Scan the entries below and state how many lines contain "champignon". No other output.

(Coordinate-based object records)
·····
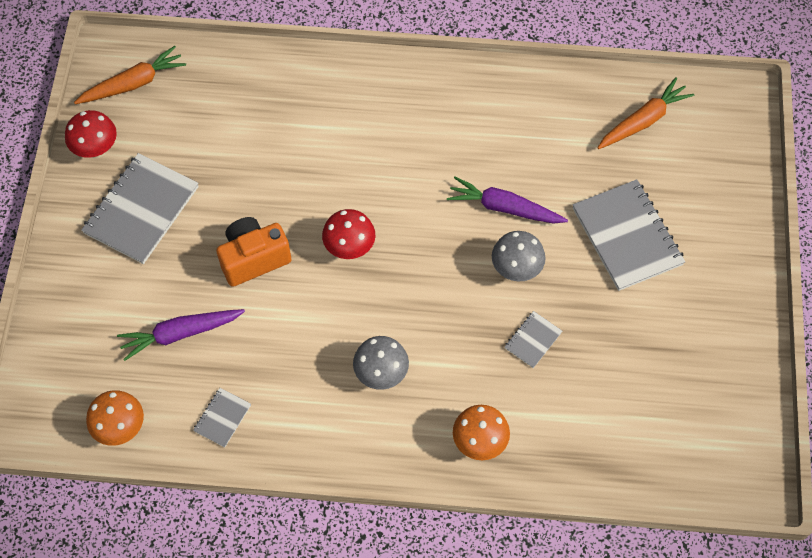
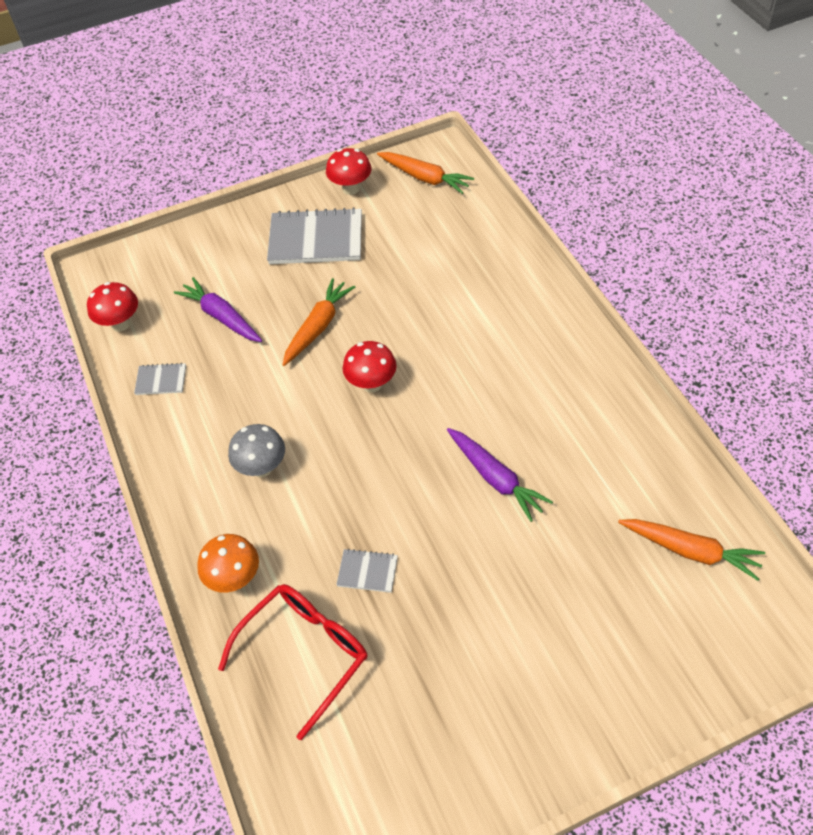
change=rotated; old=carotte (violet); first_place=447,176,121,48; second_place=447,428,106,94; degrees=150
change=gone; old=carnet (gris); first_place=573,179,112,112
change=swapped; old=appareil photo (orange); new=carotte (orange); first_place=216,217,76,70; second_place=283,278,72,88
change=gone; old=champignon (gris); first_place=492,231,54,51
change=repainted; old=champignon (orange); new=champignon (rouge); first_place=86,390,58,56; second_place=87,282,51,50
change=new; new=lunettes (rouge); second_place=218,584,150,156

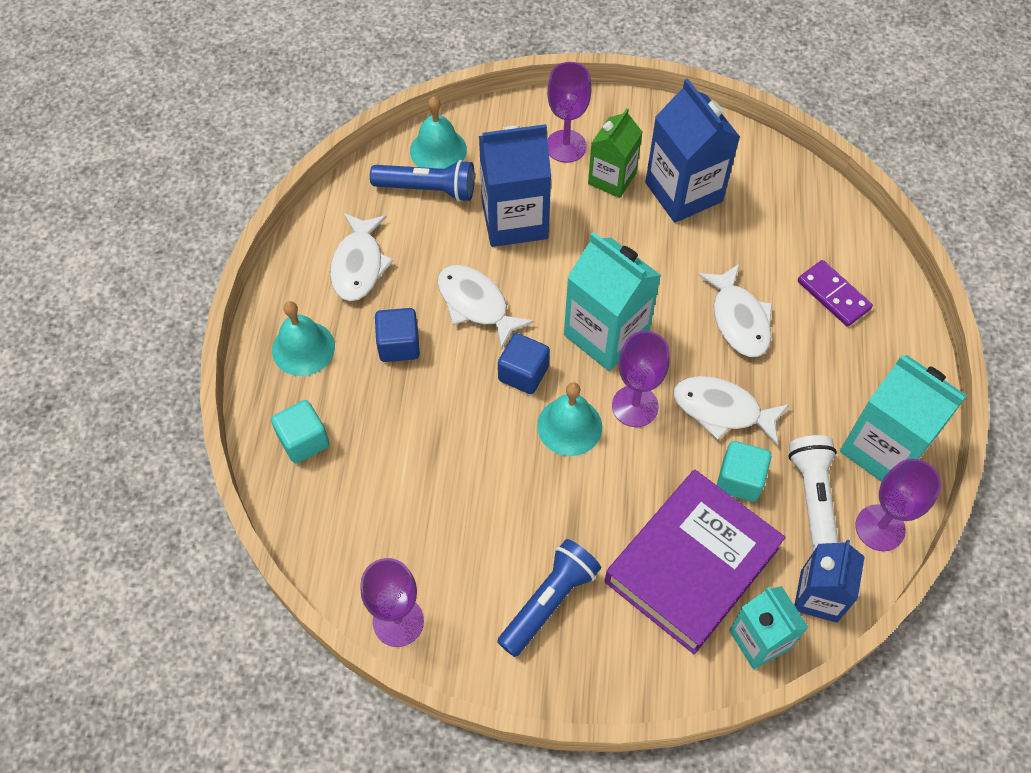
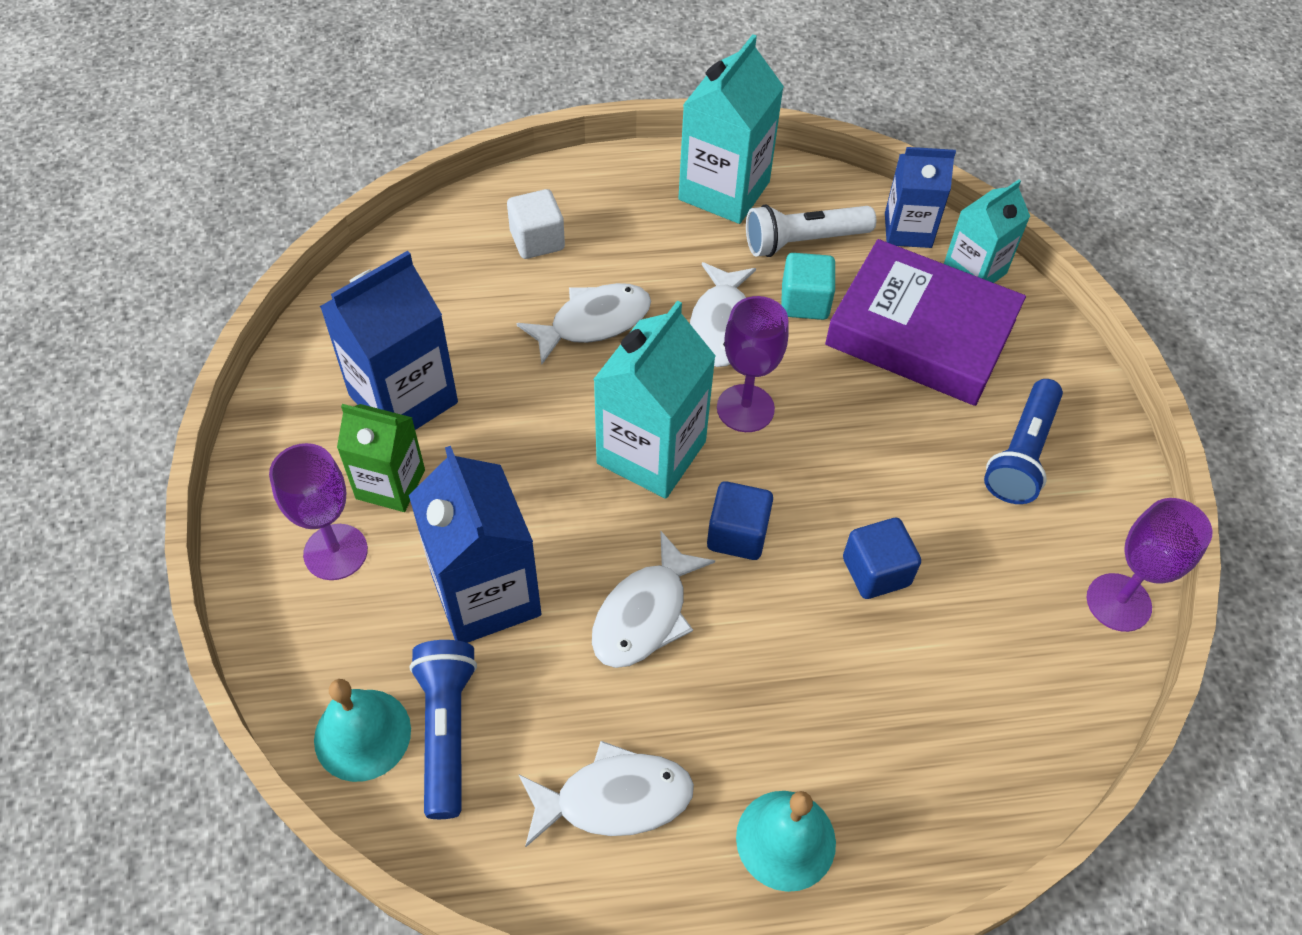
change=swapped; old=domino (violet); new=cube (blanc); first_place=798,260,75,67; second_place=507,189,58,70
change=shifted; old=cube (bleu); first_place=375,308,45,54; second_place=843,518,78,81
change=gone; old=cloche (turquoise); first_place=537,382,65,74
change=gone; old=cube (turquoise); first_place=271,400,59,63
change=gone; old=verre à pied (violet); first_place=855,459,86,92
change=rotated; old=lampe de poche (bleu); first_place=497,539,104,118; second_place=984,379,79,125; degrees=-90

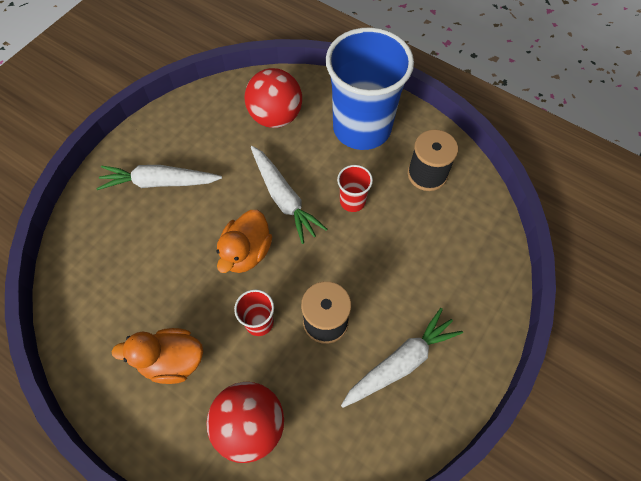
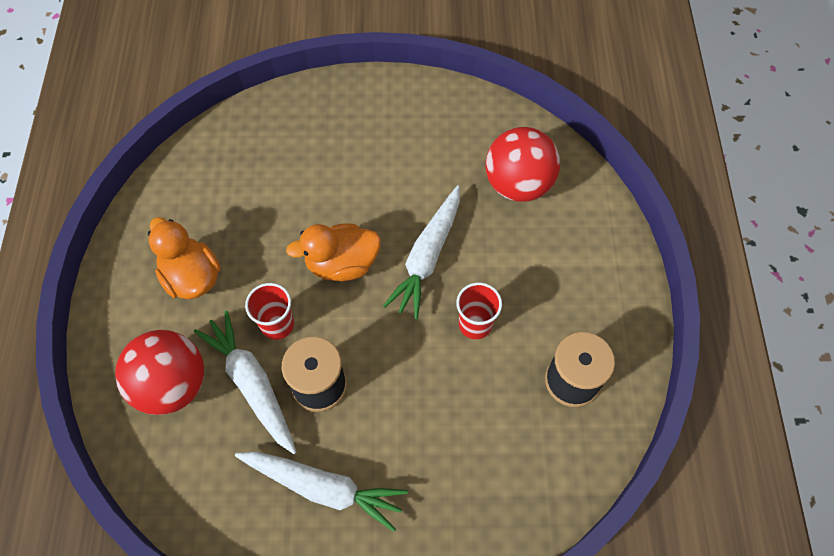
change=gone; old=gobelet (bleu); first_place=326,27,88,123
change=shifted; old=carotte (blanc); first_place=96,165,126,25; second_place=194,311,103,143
·····
## REPLY TO THE TASK
2